Entries on locating words and elements:
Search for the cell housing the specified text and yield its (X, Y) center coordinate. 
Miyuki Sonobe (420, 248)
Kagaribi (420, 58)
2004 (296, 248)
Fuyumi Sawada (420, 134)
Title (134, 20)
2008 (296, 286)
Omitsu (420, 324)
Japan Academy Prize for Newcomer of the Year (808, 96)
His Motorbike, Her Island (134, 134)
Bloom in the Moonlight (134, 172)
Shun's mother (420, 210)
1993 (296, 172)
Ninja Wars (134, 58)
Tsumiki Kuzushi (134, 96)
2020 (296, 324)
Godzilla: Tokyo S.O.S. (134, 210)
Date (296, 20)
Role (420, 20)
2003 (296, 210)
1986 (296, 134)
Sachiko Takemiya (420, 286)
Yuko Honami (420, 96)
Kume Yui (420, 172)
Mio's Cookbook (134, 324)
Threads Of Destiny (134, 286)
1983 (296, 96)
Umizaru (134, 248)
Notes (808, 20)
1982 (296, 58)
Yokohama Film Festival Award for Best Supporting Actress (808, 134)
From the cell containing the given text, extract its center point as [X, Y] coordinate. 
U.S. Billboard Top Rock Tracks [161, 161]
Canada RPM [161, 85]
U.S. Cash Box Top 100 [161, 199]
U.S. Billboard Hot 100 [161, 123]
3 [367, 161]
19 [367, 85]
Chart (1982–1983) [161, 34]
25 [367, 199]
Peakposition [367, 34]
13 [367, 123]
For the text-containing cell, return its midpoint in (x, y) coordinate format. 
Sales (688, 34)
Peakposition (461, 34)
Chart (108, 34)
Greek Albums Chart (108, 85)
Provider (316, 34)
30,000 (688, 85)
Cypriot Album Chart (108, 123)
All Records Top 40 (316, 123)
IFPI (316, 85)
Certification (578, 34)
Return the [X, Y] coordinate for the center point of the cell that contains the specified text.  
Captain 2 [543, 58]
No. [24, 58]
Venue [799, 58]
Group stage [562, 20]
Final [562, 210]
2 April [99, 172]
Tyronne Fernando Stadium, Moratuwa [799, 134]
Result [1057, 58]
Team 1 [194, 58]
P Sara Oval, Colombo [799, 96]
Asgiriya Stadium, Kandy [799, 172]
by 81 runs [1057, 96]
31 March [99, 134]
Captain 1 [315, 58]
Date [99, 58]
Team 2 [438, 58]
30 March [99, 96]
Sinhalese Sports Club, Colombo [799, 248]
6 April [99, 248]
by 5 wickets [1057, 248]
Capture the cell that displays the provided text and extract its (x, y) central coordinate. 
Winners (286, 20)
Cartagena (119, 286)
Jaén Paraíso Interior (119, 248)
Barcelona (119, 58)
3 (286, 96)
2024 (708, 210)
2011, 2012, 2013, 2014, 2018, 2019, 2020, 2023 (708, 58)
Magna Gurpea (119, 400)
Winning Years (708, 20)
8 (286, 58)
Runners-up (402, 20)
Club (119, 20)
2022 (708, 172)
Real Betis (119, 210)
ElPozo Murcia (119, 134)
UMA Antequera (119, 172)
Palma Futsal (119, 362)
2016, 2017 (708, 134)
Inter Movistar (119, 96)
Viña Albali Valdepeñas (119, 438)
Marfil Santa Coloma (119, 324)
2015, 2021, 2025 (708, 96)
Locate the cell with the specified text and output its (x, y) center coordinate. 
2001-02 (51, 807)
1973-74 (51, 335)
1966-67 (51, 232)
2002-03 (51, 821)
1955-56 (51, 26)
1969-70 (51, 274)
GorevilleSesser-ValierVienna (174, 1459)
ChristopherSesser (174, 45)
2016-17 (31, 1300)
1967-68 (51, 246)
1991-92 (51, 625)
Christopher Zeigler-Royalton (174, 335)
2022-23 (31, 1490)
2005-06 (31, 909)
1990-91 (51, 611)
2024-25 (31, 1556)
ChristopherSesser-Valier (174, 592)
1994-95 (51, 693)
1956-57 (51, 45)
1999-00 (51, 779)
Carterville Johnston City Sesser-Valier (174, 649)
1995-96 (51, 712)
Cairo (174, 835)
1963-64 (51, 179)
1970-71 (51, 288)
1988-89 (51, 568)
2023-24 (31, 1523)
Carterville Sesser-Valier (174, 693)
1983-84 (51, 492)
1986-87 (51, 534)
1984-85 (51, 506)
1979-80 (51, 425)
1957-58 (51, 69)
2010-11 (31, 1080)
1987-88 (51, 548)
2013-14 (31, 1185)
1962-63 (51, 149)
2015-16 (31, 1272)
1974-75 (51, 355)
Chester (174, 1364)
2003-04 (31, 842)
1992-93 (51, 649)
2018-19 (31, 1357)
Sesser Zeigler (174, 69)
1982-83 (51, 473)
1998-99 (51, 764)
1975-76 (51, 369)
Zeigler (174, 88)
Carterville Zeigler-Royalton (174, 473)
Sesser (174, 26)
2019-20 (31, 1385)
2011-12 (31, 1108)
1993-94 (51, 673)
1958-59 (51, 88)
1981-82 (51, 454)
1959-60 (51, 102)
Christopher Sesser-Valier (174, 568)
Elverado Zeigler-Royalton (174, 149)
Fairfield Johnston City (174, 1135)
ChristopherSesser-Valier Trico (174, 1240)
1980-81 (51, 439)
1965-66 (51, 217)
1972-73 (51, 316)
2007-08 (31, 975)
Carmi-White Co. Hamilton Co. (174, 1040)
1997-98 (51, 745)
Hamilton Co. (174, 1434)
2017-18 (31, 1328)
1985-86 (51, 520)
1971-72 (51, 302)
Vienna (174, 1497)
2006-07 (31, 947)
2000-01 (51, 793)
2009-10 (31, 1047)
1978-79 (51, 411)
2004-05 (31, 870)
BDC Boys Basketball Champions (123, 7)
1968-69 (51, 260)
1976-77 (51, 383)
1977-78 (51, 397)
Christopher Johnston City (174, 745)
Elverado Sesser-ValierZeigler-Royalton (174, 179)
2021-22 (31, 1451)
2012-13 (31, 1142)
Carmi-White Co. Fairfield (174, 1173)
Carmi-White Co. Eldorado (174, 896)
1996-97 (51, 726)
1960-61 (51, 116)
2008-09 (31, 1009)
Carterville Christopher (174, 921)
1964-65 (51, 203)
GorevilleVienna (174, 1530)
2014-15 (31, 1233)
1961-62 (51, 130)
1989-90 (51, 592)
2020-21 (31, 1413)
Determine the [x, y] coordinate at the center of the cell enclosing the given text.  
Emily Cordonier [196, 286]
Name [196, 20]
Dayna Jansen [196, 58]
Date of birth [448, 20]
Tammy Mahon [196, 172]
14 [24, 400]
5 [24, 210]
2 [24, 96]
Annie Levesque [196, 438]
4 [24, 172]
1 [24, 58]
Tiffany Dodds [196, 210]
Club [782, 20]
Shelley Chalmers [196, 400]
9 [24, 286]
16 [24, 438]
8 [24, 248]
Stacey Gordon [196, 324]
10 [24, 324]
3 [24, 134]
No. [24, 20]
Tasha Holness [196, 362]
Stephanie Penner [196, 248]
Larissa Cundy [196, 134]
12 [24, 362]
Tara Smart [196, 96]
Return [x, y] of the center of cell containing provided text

• [Exercise directions]: Can you recast all of the items above as a numbered list, leaving out any blank lines?

• [Full response]:
1. Search for the cell housing the specified text and yield its (X, Y) center coordinate. 
2. Miyuki Sonobe (420, 248)
3. Kagaribi (420, 58)
4. 2004 (296, 248)
5. Fuyumi Sawada (420, 134)
6. Title (134, 20)
7. 2008 (296, 286)
8. Omitsu (420, 324)
9. Japan Academy Prize for Newcomer of the Year (808, 96)
10. His Motorbike, Her Island (134, 134)
11. Bloom in the Moonlight (134, 172)
12. Shun's mother (420, 210)
13. 1993 (296, 172)
14. Ninja Wars (134, 58)
15. Tsumiki Kuzushi (134, 96)
16. 2020 (296, 324)
17. Godzilla: Tokyo S.O.S. (134, 210)
18. Date (296, 20)
19. Role (420, 20)
20. 2003 (296, 210)
21. 1986 (296, 134)
22. Sachiko Takemiya (420, 286)
23. Yuko Honami (420, 96)
24. Kume Yui (420, 172)
25. Mio's Cookbook (134, 324)
26. Threads Of Destiny (134, 286)
27. 1983 (296, 96)
28. Umizaru (134, 248)
29. Notes (808, 20)
30. 1982 (296, 58)
31. Yokohama Film Festival Award for Best Supporting Actress (808, 134)
32. From the cell containing the given text, extract its center point as [X, Y] coordinate. 
33. U.S. Billboard Top Rock Tracks [161, 161]
34. Canada RPM [161, 85]
35. U.S. Cash Box Top 100 [161, 199]
36. U.S. Billboard Hot 100 [161, 123]
37. 3 [367, 161]
38. 19 [367, 85]
39. Chart (1982–1983) [161, 34]
40. 25 [367, 199]
41. Peakposition [367, 34]
42. 13 [367, 123]
43. For the text-containing cell, return its midpoint in (x, y) coordinate format. 
44. Sales (688, 34)
45. Peakposition (461, 34)
46. Chart (108, 34)
47. Greek Albums Chart (108, 85)
48. Provider (316, 34)
49. 30,000 (688, 85)
50. Cypriot Album Chart (108, 123)
51. All Records Top 40 (316, 123)
52. IFPI (316, 85)
53. Certification (578, 34)
54. Return the [X, Y] coordinate for the center point of the cell that contains the specified text.  
55. Captain 2 [543, 58]
56. No. [24, 58]
57. Venue [799, 58]
58. Group stage [562, 20]
59. Final [562, 210]
60. 2 April [99, 172]
61. Tyronne Fernando Stadium, Moratuwa [799, 134]
62. Result [1057, 58]
63. Team 1 [194, 58]
64. P Sara Oval, Colombo [799, 96]
65. Asgiriya Stadium, Kandy [799, 172]
66. by 81 runs [1057, 96]
67. 31 March [99, 134]
68. Captain 1 [315, 58]
69. Date [99, 58]
70. Team 2 [438, 58]
71. 30 March [99, 96]
72. Sinhalese Sports Club, Colombo [799, 248]
73. 6 April [99, 248]
74. by 5 wickets [1057, 248]
75. Capture the cell that displays the provided text and extract its (x, y) central coordinate. 
76. Winners (286, 20)
77. Cartagena (119, 286)
78. Jaén Paraíso Interior (119, 248)
79. Barcelona (119, 58)
80. 3 (286, 96)
81. 2024 (708, 210)
82. 2011, 2012, 2013, 2014, 2018, 2019, 2020, 2023 (708, 58)
83. Magna Gurpea (119, 400)
84. Winning Years (708, 20)
85. 8 (286, 58)
86. Runners-up (402, 20)
87. Club (119, 20)
88. 2022 (708, 172)
89. Real Betis (119, 210)
90. ElPozo Murcia (119, 134)
91. UMA Antequera (119, 172)
92. Palma Futsal (119, 362)
93. 2016, 2017 (708, 134)
94. Inter Movistar (119, 96)
95. Viña Albali Valdepeñas (119, 438)
96. Marfil Santa Coloma (119, 324)
97. 2015, 2021, 2025 (708, 96)
98. Locate the cell with the specified text and output its (x, y) center coordinate. 
99. 2001-02 (51, 807)
100. 1973-74 (51, 335)
101. 1966-67 (51, 232)
102. 2002-03 (51, 821)
103. 1955-56 (51, 26)
104. 1969-70 (51, 274)
105. GorevilleSesser-ValierVienna (174, 1459)
106. ChristopherSesser (174, 45)
107. 2016-17 (31, 1300)
108. 1967-68 (51, 246)
109. 1991-92 (51, 625)
110. Christopher Zeigler-Royalton (174, 335)
111. 2022-23 (31, 1490)
112. 2005-06 (31, 909)
113. 1990-91 (51, 611)
114. 2024-25 (31, 1556)
115. ChristopherSesser-Valier (174, 592)
116. 1994-95 (51, 693)
117. 1956-57 (51, 45)
118. 1999-00 (51, 779)
119. Carterville Johnston City Sesser-Valier (174, 649)
120. 1995-96 (51, 712)
121. Cairo (174, 835)
122. 1963-64 (51, 179)
123. 1970-71 (51, 288)
124. 1988-89 (51, 568)
125. 2023-24 (31, 1523)
126. Carterville Sesser-Valier (174, 693)
127. 1983-84 (51, 492)
128. 1986-87 (51, 534)
129. 1984-85 (51, 506)
130. 1979-80 (51, 425)
131. 1957-58 (51, 69)
132. 2010-11 (31, 1080)
133. 1987-88 (51, 548)
134. 2013-14 (31, 1185)
135. 1962-63 (51, 149)
136. 2015-16 (31, 1272)
137. 1974-75 (51, 355)
138. Chester (174, 1364)
139. 2003-04 (31, 842)
140. 1992-93 (51, 649)
141. 2018-19 (31, 1357)
142. Sesser Zeigler (174, 69)
143. 1982-83 (51, 473)
144. 1998-99 (51, 764)
145. 1975-76 (51, 369)
146. Zeigler (174, 88)
147. Carterville Zeigler-Royalton (174, 473)
148. Sesser (174, 26)
149. 2019-20 (31, 1385)
150. 2011-12 (31, 1108)
151. 1993-94 (51, 673)
152. 1958-59 (51, 88)
153. 1981-82 (51, 454)
154. 1959-60 (51, 102)
155. Christopher Sesser-Valier (174, 568)
156. Elverado Zeigler-Royalton (174, 149)
157. Fairfield Johnston City (174, 1135)
158. ChristopherSesser-Valier Trico (174, 1240)
159. 1980-81 (51, 439)
160. 1965-66 (51, 217)
161. 1972-73 (51, 316)
162. 2007-08 (31, 975)
163. Carmi-White Co. Hamilton Co. (174, 1040)
164. 1997-98 (51, 745)
165. Hamilton Co. (174, 1434)
166. 2017-18 (31, 1328)
167. 1985-86 (51, 520)
168. 1971-72 (51, 302)
169. Vienna (174, 1497)
170. 2006-07 (31, 947)
171. 2000-01 (51, 793)
172. 2009-10 (31, 1047)
173. 1978-79 (51, 411)
174. 2004-05 (31, 870)
175. BDC Boys Basketball Champions (123, 7)
176. 1968-69 (51, 260)
177. 1976-77 (51, 383)
178. 1977-78 (51, 397)
179. Christopher Johnston City (174, 745)
180. Elverado Sesser-ValierZeigler-Royalton (174, 179)
181. 2021-22 (31, 1451)
182. 2012-13 (31, 1142)
183. Carmi-White Co. Fairfield (174, 1173)
184. Carmi-White Co. Eldorado (174, 896)
185. 1996-97 (51, 726)
186. 1960-61 (51, 116)
187. 2008-09 (31, 1009)
188. Carterville Christopher (174, 921)
189. 1964-65 (51, 203)
190. GorevilleVienna (174, 1530)
191. 2014-15 (31, 1233)
192. 1961-62 (51, 130)
193. 1989-90 (51, 592)
194. 2020-21 (31, 1413)
195. Determine the [x, y] coordinate at the center of the cell enclosing the given text.  
196. Emily Cordonier [196, 286]
197. Name [196, 20]
198. Dayna Jansen [196, 58]
199. Date of birth [448, 20]
200. Tammy Mahon [196, 172]
201. 14 [24, 400]
202. 5 [24, 210]
203. 2 [24, 96]
204. Annie Levesque [196, 438]
205. 4 [24, 172]
206. 1 [24, 58]
207. Tiffany Dodds [196, 210]
208. Club [782, 20]
209. Shelley Chalmers [196, 400]
210. 9 [24, 286]
211. 16 [24, 438]
212. 8 [24, 248]
213. Stacey Gordon [196, 324]
214. 10 [24, 324]
215. 3 [24, 134]
216. No. [24, 20]
217. Tasha Holness [196, 362]
218. Stephanie Penner [196, 248]
219. Larissa Cundy [196, 134]
220. 12 [24, 362]
221. Tara Smart [196, 96]
222. Return [x, y] of the center of cell containing provided text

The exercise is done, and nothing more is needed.